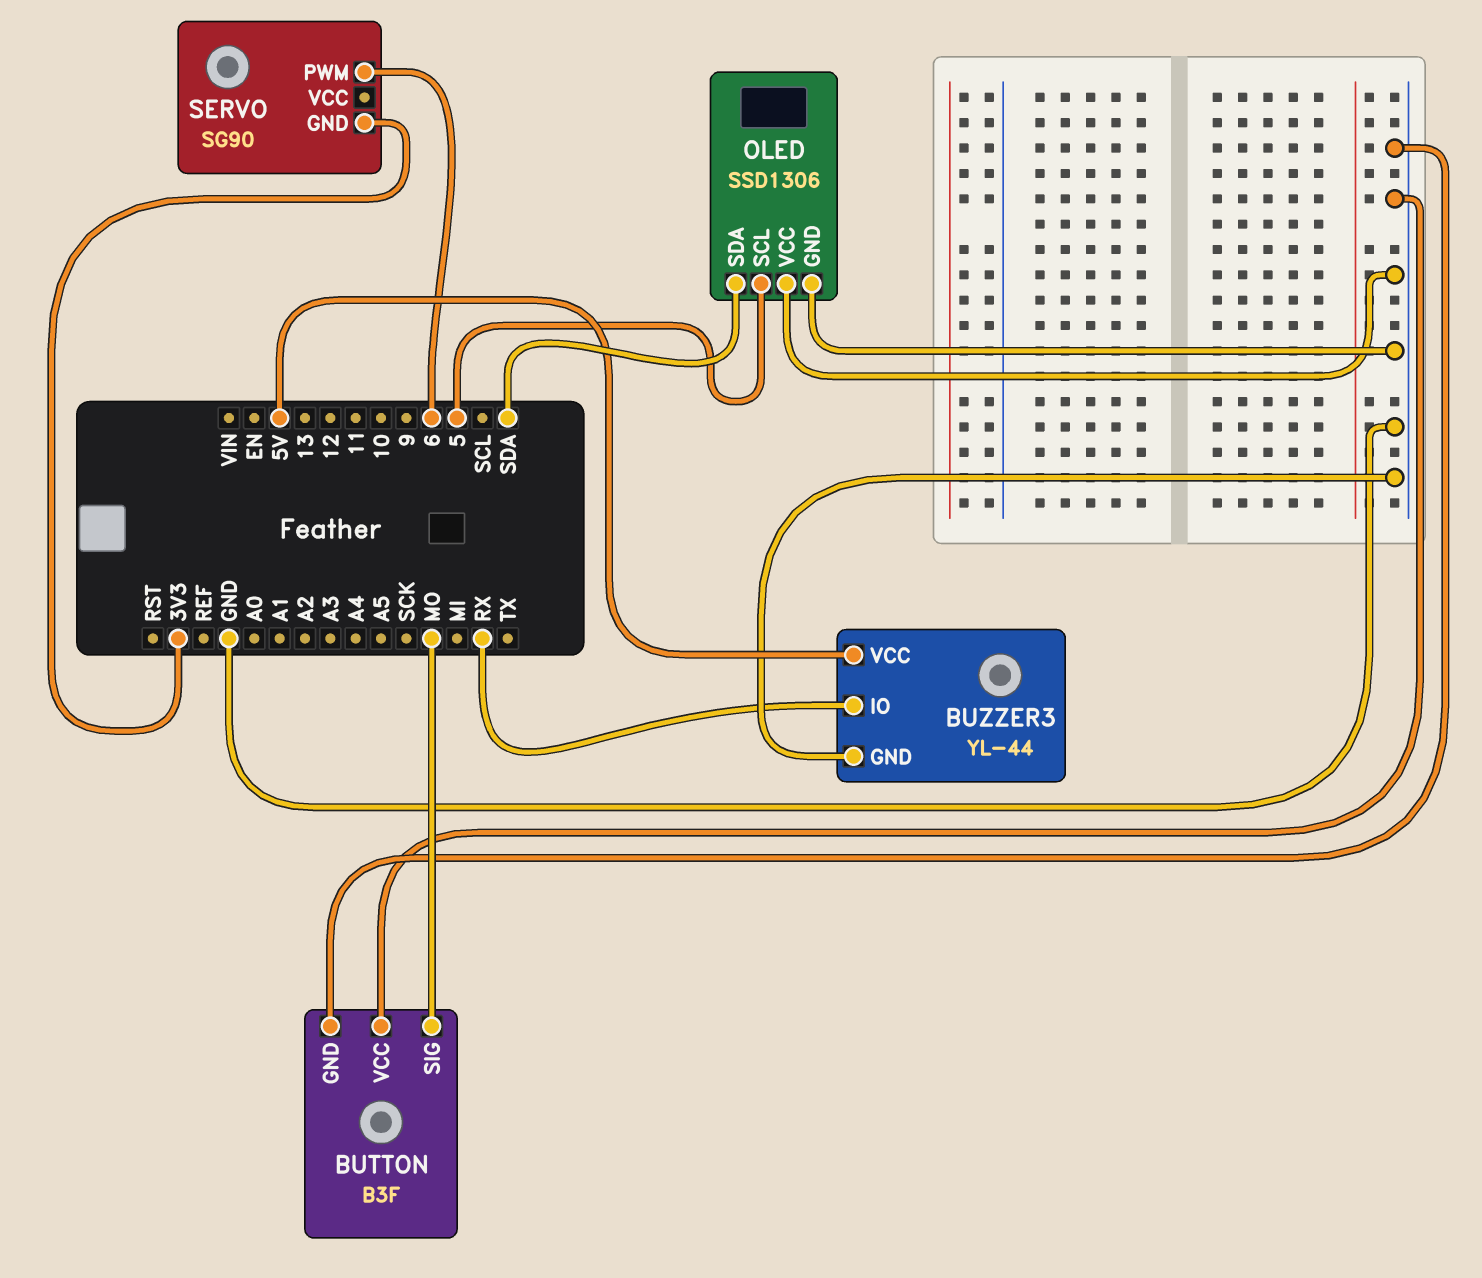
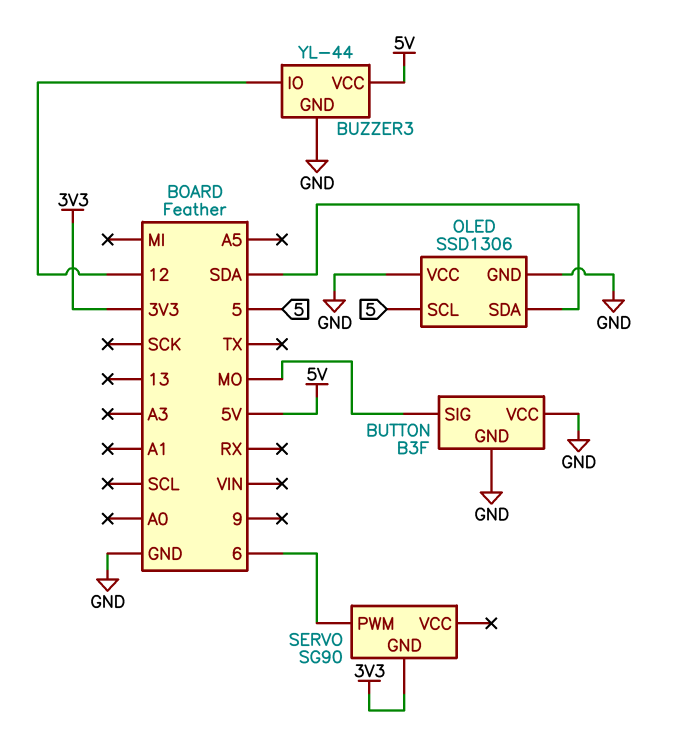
BUZZER3 pin IO: RX -> 12

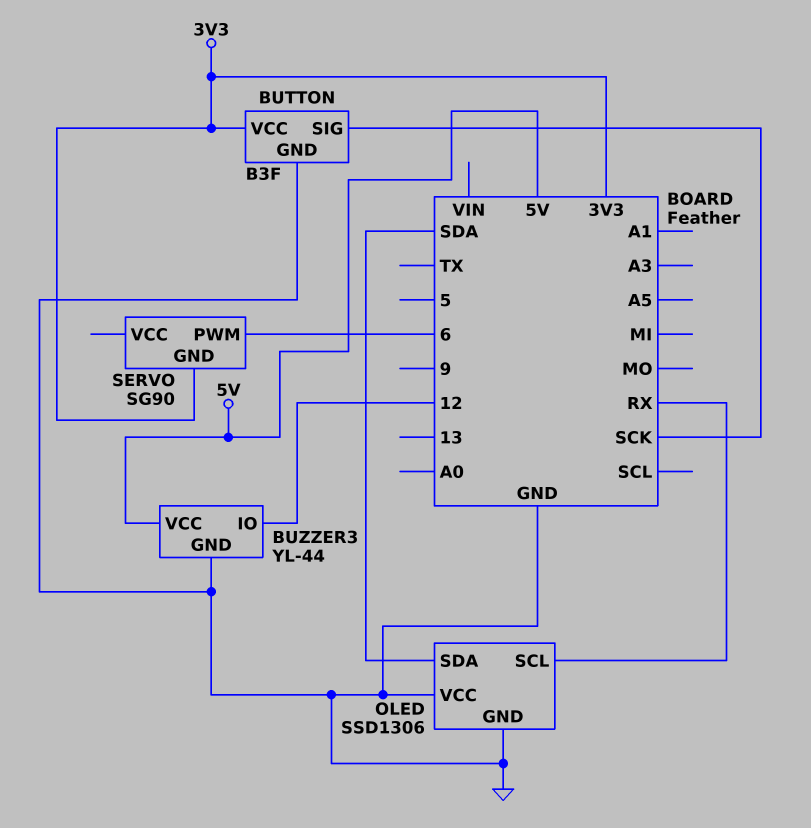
BUTTON pin SIG: MO -> SCK
BUTTON pin VCC: GND -> 3V3
OLED pin SCL: 5 -> RX

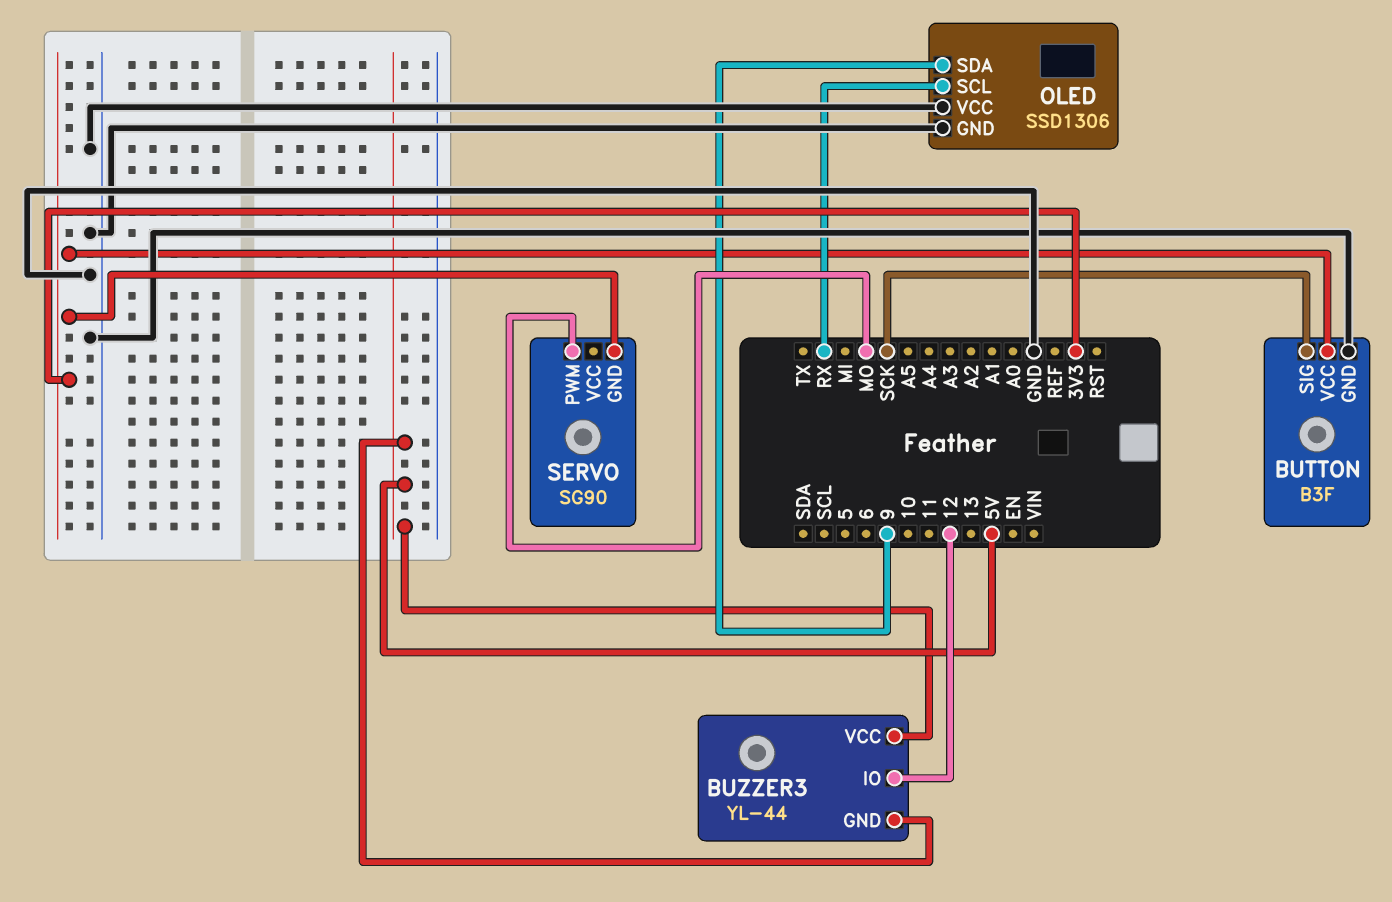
BUZZER3 pin GND: GND -> 5V
OLED pin SDA: SDA -> 9
SERVO pin PWM: 6 -> MO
++++++++++
What is required:
The required answer is the material repeated exactly, with no images in it.

Output below:
BUZZER3 pin IO: RX -> 12

BUTTON pin SIG: MO -> SCK
BUTTON pin VCC: GND -> 3V3
OLED pin SCL: 5 -> RX

BUZZER3 pin GND: GND -> 5V
OLED pin SDA: SDA -> 9
SERVO pin PWM: 6 -> MO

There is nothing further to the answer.